Every line in the listing below that holds the word "cheese" should be returned.

Data segment ->
= Beginning of Section =

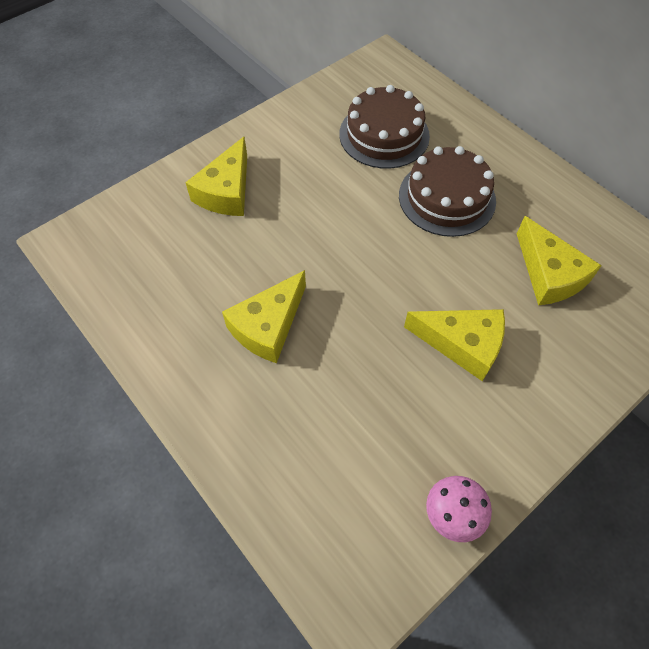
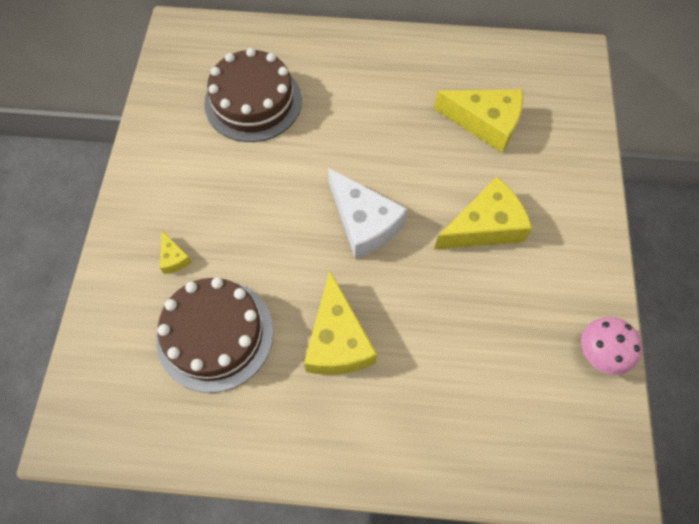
camera: 45 degrees left, 5 degrees up
yellow cheese [185,137,247,216] -> yellow cheese [160,231,192,274], size x0.45
brown cake [399,146,496,237] -> brown cake moved to [156,277,273,393]
none -> white cheese [328,168,407,259]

= End of Section =

Exercise solution ->
yellow cheese [185,137,247,216] -> yellow cheese [160,231,192,274], size x0.45
none -> white cheese [328,168,407,259]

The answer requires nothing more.